Restate the entries below exactly. Images are not part of the copy.

::: Data for analysis :::

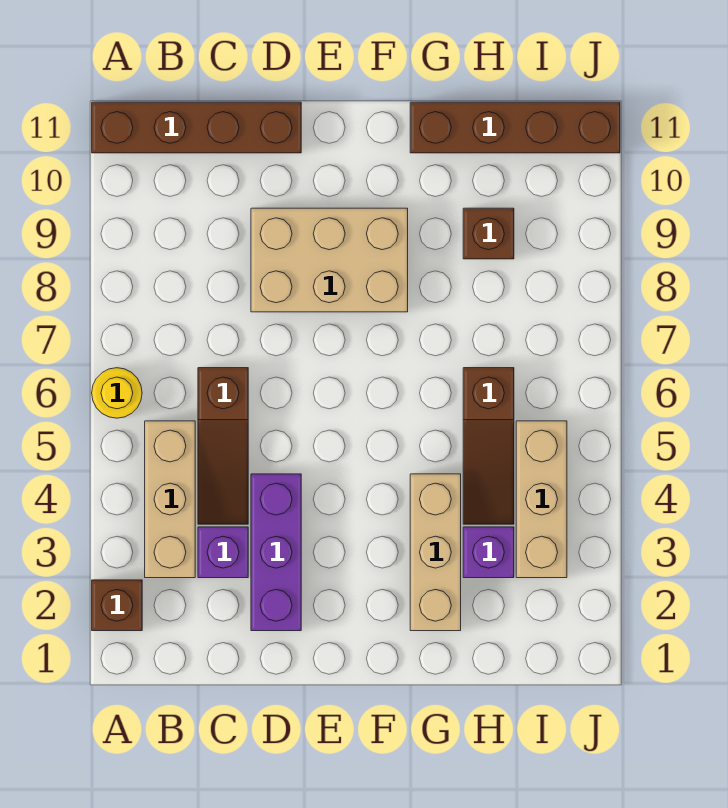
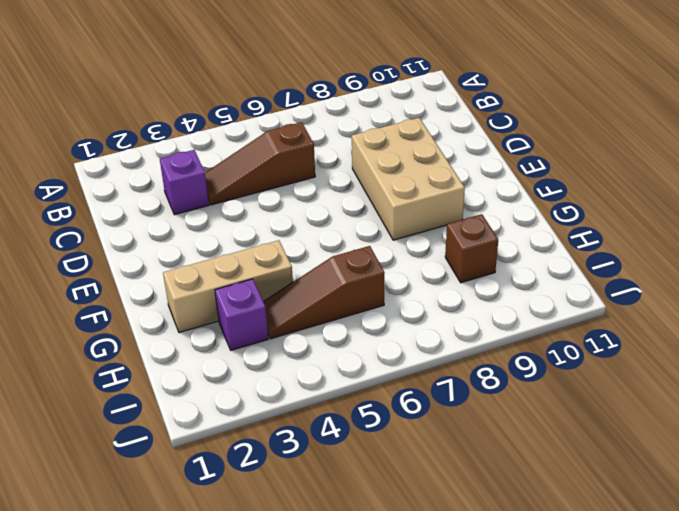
none -> brown brick A2 level 1
none -> yellow round brick A6 level 1
none -> brown brick A11:D11 level 1

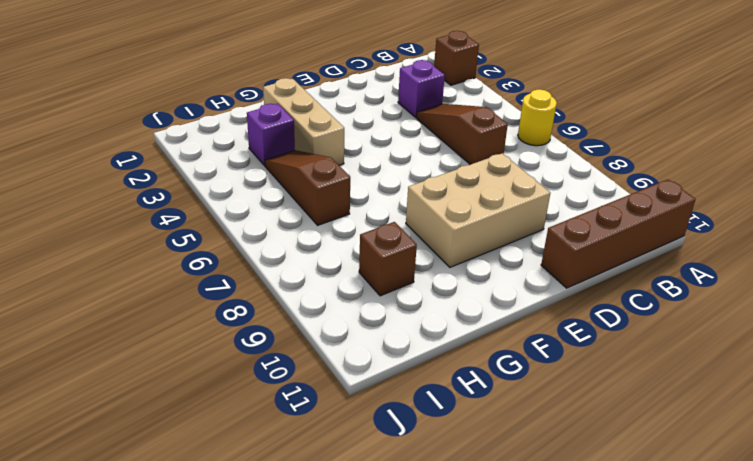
none -> tan brick B3:B5 level 1
none -> purple brick D2:D4 level 1
none -> brown brick G11:J11 level 1

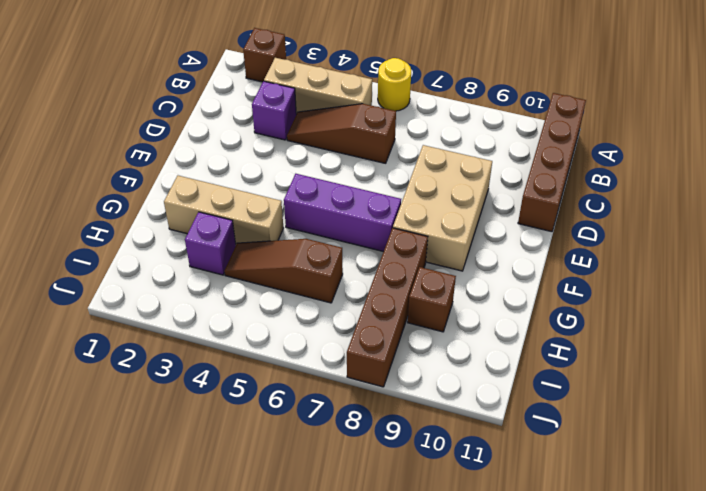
purple brick F5:F7 level 1 -> purple brick D2:D4 level 1
brown brick G8:J8 level 1 -> brown brick G11:J11 level 1
none -> tan brick I3:I5 level 1

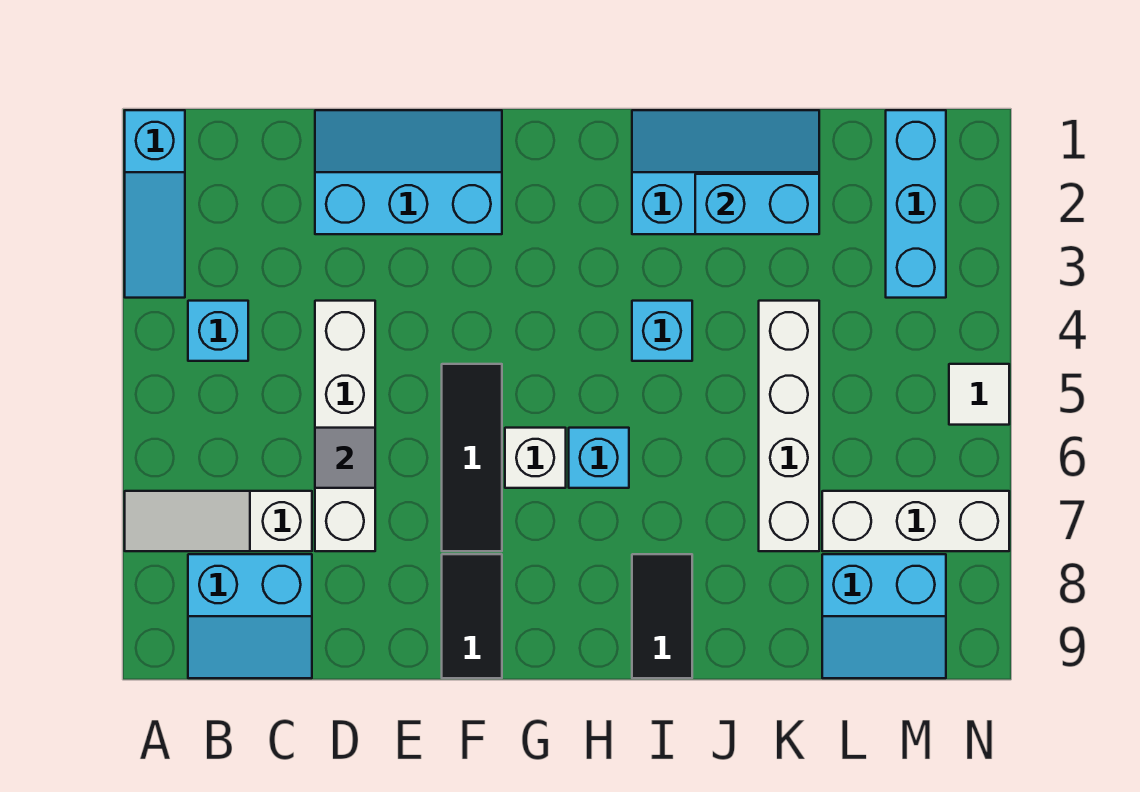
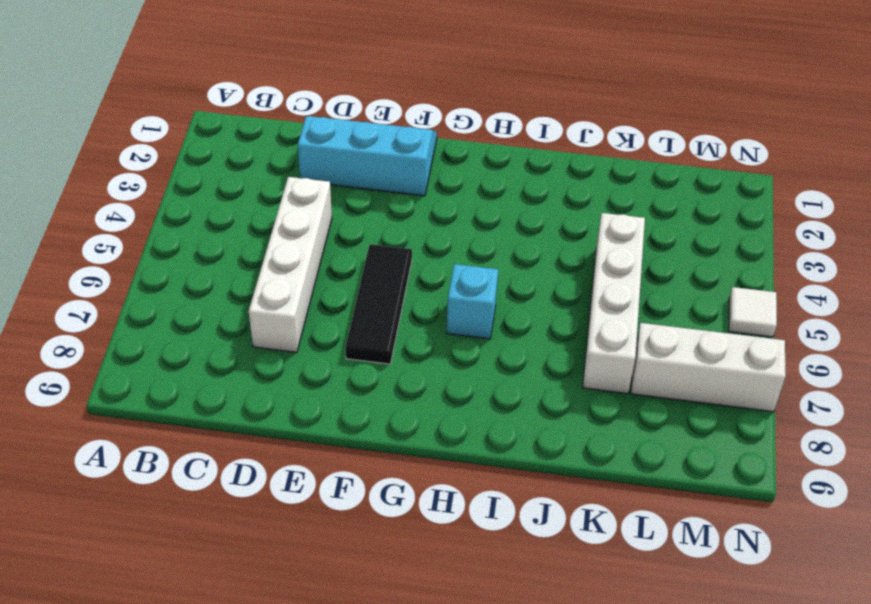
none -> cyan slope A1:A3 level 1 top 1
none -> white slope A7:C7 level 1 top C
none -> cyan brick B4 level 1

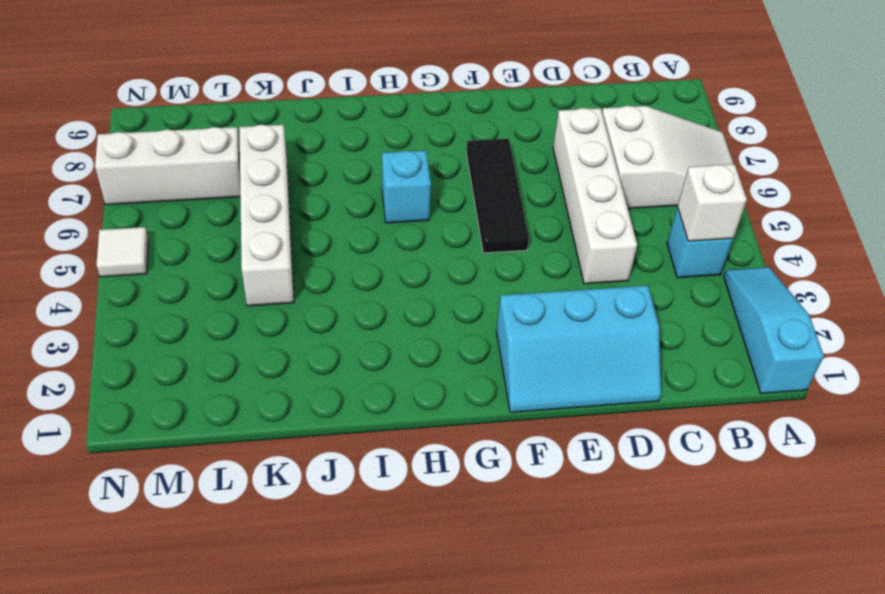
white slope A6:C7 level 1 top C -> white slope A7:C7 level 1 top C
white brick B4 level 2 -> white brick G6 level 1
none -> cyan slope B8:C9 level 1 top 8
none -> black tile F8:F9 level 1
none -> cyan slope I1:K2 level 1 top 2

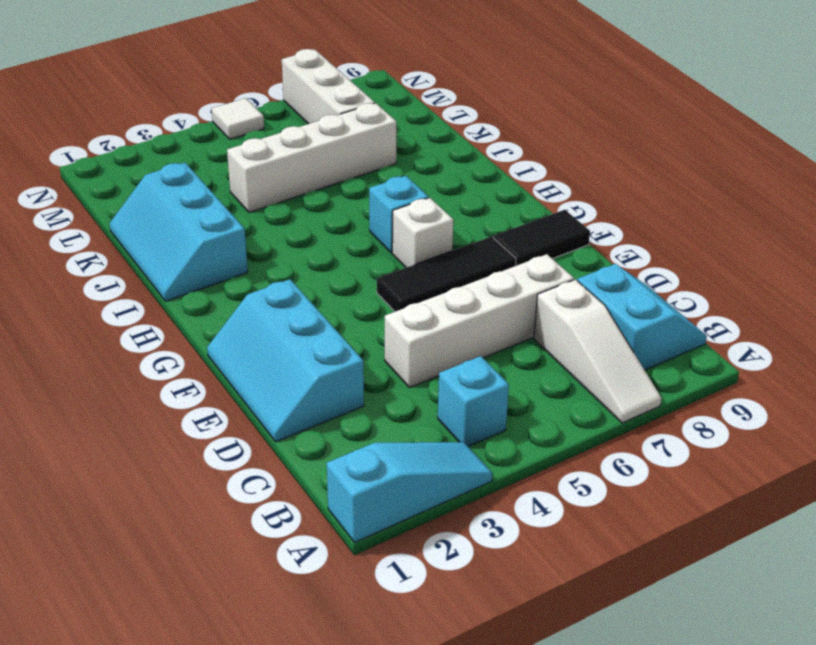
none -> cyan brick I4 level 1
none -> black tile I8:I9 level 1
none -> cyan slope L8:M9 level 1 top 8

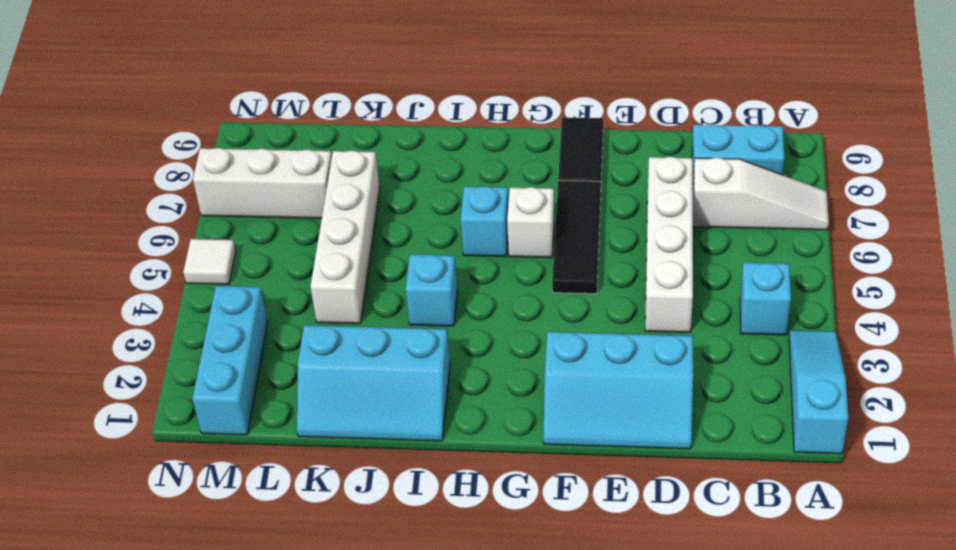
none -> black tile I8:I9 level 1
none -> cyan slope L8:M9 level 1 top 8
none -> grey tile D6 level 2

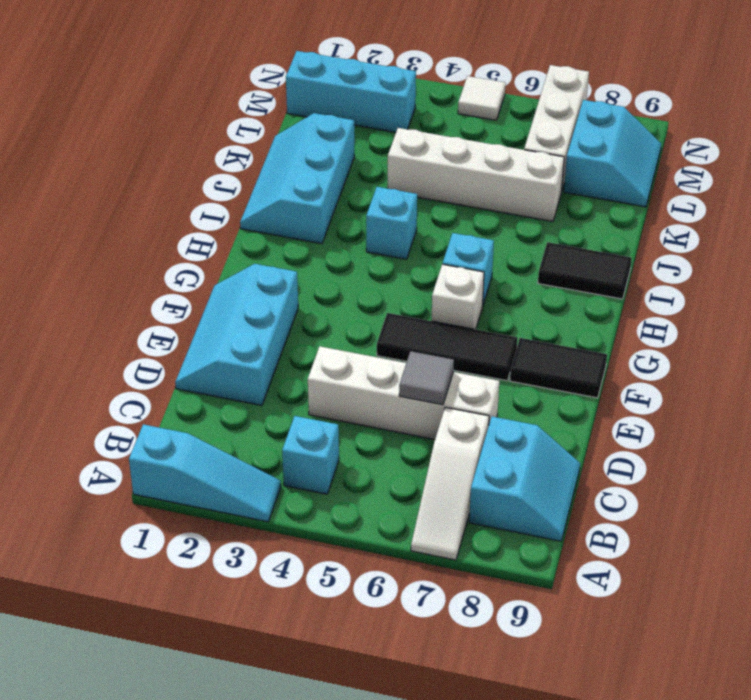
none -> cyan brick J2:K2 level 2

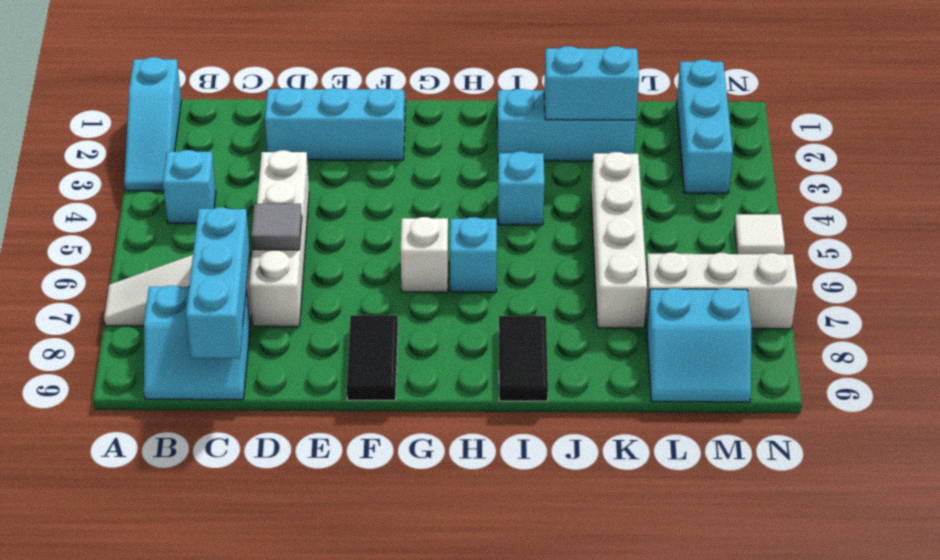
cyan brick C7:C9 level 2 -> none
none -> black tile F5:F7 level 1

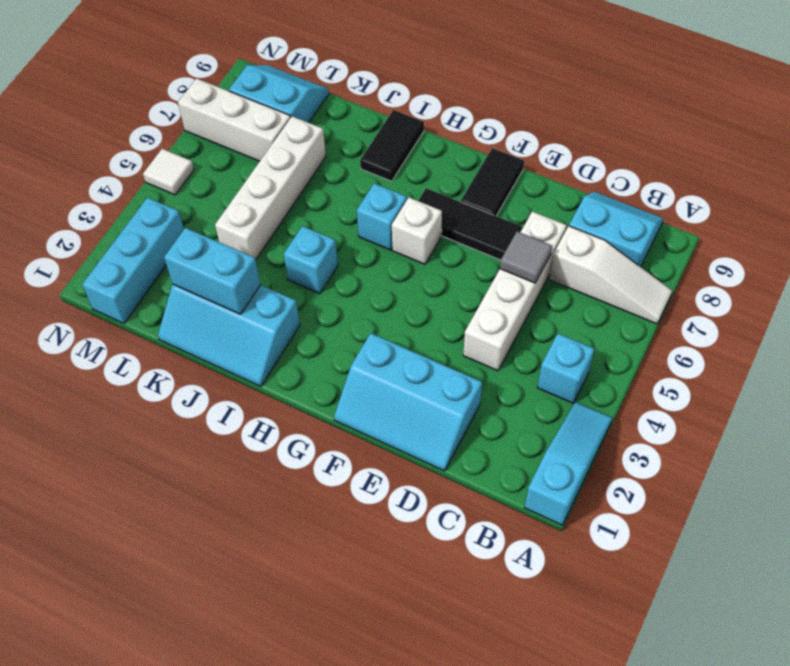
black tile E7:G7 level 1 -> black tile F5:F7 level 1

:::

### [Exercise response]
none -> brown brick A2 level 1
none -> yellow round brick A6 level 1
none -> brown brick A11:D11 level 1

none -> tan brick B3:B5 level 1
none -> purple brick D2:D4 level 1
none -> brown brick G11:J11 level 1

purple brick F5:F7 level 1 -> purple brick D2:D4 level 1
brown brick G8:J8 level 1 -> brown brick G11:J11 level 1
none -> tan brick I3:I5 level 1

none -> cyan slope A1:A3 level 1 top 1
none -> white slope A7:C7 level 1 top C
none -> cyan brick B4 level 1

white slope A6:C7 level 1 top C -> white slope A7:C7 level 1 top C
white brick B4 level 2 -> white brick G6 level 1
none -> cyan slope B8:C9 level 1 top 8
none -> black tile F8:F9 level 1
none -> cyan slope I1:K2 level 1 top 2

none -> cyan brick I4 level 1
none -> black tile I8:I9 level 1
none -> cyan slope L8:M9 level 1 top 8

none -> black tile I8:I9 level 1
none -> cyan slope L8:M9 level 1 top 8
none -> grey tile D6 level 2

none -> cyan brick J2:K2 level 2

cyan brick C7:C9 level 2 -> none
none -> black tile F5:F7 level 1

black tile E7:G7 level 1 -> black tile F5:F7 level 1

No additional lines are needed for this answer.